REQUIREMENT
The listing below holds a line with "SD1 pin SCK: GP26 -> GP18" and a line with "AUDIO2 pin RX: D10 -> A2". Reproduce those two lines exactly, plus everything between them.

GIVEN RECORDS
------------------------
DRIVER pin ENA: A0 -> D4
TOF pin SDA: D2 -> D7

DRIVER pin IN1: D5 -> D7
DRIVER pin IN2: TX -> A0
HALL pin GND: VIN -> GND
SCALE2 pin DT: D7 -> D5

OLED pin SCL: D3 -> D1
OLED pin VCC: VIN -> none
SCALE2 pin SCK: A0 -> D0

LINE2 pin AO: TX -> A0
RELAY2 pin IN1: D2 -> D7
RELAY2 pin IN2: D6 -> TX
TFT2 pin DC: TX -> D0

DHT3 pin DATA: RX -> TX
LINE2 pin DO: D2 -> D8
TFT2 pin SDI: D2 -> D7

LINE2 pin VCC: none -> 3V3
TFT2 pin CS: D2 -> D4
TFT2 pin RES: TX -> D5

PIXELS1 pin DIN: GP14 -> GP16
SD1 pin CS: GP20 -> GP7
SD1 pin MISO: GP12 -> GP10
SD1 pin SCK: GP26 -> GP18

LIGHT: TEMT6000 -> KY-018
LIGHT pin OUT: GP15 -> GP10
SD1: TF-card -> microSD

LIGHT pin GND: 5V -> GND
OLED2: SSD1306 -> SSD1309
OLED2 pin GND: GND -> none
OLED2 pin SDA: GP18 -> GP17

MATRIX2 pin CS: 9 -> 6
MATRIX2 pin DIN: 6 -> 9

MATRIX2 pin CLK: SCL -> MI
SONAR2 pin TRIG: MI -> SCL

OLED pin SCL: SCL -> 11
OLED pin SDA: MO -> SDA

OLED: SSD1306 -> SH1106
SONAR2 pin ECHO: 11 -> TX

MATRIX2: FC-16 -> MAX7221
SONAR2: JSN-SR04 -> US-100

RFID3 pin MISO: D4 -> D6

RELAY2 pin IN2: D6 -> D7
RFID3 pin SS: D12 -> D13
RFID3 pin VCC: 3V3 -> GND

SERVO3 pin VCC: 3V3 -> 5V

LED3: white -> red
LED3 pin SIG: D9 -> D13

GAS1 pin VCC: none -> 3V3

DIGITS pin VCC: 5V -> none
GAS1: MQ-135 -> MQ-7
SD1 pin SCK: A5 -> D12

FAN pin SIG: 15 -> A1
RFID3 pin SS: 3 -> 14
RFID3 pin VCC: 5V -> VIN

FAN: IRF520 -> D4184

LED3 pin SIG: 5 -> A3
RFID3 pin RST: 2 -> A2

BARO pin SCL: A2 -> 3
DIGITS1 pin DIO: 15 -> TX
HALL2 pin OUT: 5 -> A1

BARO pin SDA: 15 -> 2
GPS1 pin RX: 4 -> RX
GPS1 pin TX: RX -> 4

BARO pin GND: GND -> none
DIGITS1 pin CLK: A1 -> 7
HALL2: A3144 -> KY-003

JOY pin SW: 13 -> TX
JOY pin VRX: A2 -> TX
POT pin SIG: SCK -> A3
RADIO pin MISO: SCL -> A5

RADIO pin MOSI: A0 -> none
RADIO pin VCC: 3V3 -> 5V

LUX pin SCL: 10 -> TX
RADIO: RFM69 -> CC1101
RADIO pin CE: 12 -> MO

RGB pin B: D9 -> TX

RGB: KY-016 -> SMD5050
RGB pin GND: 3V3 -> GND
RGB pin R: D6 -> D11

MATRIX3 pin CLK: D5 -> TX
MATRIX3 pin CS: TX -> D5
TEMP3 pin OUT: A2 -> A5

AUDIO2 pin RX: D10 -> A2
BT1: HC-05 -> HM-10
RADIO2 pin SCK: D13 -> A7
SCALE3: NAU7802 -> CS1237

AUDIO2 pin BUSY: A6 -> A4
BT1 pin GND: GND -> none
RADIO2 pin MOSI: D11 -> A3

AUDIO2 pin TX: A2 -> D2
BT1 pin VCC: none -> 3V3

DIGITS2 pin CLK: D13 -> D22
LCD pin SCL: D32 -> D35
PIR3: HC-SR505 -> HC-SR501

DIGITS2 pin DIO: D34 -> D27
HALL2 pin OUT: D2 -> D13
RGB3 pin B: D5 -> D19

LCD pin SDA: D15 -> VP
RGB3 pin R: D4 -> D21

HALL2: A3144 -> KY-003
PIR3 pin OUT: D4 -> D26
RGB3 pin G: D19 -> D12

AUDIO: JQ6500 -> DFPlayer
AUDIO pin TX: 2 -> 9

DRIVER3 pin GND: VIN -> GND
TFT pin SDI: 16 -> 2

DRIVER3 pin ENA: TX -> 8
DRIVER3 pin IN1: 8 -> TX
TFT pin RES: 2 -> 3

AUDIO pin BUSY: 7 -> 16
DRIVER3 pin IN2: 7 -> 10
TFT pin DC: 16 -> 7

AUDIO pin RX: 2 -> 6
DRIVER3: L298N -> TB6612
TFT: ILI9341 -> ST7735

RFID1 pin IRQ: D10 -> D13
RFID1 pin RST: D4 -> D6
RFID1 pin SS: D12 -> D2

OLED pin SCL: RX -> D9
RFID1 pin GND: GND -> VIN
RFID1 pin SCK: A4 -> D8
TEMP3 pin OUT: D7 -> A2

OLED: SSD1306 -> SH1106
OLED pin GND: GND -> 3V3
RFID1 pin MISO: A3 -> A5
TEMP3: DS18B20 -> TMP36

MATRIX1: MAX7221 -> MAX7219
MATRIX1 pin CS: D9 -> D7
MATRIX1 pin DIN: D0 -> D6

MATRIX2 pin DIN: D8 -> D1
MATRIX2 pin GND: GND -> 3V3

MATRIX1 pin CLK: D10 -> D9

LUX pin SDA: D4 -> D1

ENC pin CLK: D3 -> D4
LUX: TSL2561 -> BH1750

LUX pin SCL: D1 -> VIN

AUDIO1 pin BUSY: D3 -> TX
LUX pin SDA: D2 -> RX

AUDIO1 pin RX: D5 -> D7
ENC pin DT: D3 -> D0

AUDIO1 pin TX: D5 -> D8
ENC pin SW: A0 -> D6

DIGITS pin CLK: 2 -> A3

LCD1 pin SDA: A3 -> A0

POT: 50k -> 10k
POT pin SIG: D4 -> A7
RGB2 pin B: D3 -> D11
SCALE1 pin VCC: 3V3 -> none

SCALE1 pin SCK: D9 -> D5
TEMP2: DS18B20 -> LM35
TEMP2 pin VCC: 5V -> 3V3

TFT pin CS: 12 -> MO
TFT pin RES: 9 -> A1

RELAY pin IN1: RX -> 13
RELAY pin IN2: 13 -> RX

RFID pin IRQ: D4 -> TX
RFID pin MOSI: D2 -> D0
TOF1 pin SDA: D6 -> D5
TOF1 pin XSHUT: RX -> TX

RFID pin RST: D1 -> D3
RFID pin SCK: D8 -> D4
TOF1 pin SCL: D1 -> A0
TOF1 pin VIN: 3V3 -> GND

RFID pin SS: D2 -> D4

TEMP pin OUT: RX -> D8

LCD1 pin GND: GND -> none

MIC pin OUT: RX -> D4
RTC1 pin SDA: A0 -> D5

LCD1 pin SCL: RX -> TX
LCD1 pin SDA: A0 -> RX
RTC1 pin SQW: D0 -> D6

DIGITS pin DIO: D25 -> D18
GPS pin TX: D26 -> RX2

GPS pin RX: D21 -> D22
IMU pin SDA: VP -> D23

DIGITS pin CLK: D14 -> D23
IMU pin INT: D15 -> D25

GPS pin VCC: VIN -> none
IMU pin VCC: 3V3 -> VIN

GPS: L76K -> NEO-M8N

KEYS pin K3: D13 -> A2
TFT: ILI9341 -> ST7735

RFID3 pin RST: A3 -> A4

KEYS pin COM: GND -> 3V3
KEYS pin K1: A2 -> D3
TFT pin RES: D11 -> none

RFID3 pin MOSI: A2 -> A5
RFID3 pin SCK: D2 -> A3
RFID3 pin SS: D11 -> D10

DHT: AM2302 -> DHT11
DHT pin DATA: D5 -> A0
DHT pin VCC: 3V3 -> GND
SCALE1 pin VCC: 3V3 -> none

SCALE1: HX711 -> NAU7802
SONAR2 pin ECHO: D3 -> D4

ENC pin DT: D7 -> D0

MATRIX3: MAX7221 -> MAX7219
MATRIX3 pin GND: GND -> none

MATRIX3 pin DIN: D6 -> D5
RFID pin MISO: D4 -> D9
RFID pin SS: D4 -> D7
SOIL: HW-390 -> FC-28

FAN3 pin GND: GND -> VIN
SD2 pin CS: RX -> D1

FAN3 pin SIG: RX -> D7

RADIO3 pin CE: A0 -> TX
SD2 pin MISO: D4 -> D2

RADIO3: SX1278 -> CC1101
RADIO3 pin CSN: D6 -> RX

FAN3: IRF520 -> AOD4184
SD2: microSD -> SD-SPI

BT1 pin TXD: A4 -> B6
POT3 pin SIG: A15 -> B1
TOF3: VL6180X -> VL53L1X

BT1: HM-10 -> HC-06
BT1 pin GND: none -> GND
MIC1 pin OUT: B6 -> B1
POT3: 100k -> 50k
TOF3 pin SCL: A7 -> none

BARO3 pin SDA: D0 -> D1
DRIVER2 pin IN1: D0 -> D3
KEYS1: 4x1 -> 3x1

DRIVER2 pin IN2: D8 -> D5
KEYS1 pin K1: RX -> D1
------------------------
ANSWER SPACE
SD1 pin SCK: GP26 -> GP18

LIGHT: TEMT6000 -> KY-018
LIGHT pin OUT: GP15 -> GP10
SD1: TF-card -> microSD

LIGHT pin GND: 5V -> GND
OLED2: SSD1306 -> SSD1309
OLED2 pin GND: GND -> none
OLED2 pin SDA: GP18 -> GP17

MATRIX2 pin CS: 9 -> 6
MATRIX2 pin DIN: 6 -> 9

MATRIX2 pin CLK: SCL -> MI
SONAR2 pin TRIG: MI -> SCL

OLED pin SCL: SCL -> 11
OLED pin SDA: MO -> SDA

OLED: SSD1306 -> SH1106
SONAR2 pin ECHO: 11 -> TX

MATRIX2: FC-16 -> MAX7221
SONAR2: JSN-SR04 -> US-100

RFID3 pin MISO: D4 -> D6

RELAY2 pin IN2: D6 -> D7
RFID3 pin SS: D12 -> D13
RFID3 pin VCC: 3V3 -> GND

SERVO3 pin VCC: 3V3 -> 5V

LED3: white -> red
LED3 pin SIG: D9 -> D13

GAS1 pin VCC: none -> 3V3

DIGITS pin VCC: 5V -> none
GAS1: MQ-135 -> MQ-7
SD1 pin SCK: A5 -> D12

FAN pin SIG: 15 -> A1
RFID3 pin SS: 3 -> 14
RFID3 pin VCC: 5V -> VIN

FAN: IRF520 -> D4184

LED3 pin SIG: 5 -> A3
RFID3 pin RST: 2 -> A2

BARO pin SCL: A2 -> 3
DIGITS1 pin DIO: 15 -> TX
HALL2 pin OUT: 5 -> A1

BARO pin SDA: 15 -> 2
GPS1 pin RX: 4 -> RX
GPS1 pin TX: RX -> 4

BARO pin GND: GND -> none
DIGITS1 pin CLK: A1 -> 7
HALL2: A3144 -> KY-003

JOY pin SW: 13 -> TX
JOY pin VRX: A2 -> TX
POT pin SIG: SCK -> A3
RADIO pin MISO: SCL -> A5

RADIO pin MOSI: A0 -> none
RADIO pin VCC: 3V3 -> 5V

LUX pin SCL: 10 -> TX
RADIO: RFM69 -> CC1101
RADIO pin CE: 12 -> MO

RGB pin B: D9 -> TX

RGB: KY-016 -> SMD5050
RGB pin GND: 3V3 -> GND
RGB pin R: D6 -> D11

MATRIX3 pin CLK: D5 -> TX
MATRIX3 pin CS: TX -> D5
TEMP3 pin OUT: A2 -> A5

AUDIO2 pin RX: D10 -> A2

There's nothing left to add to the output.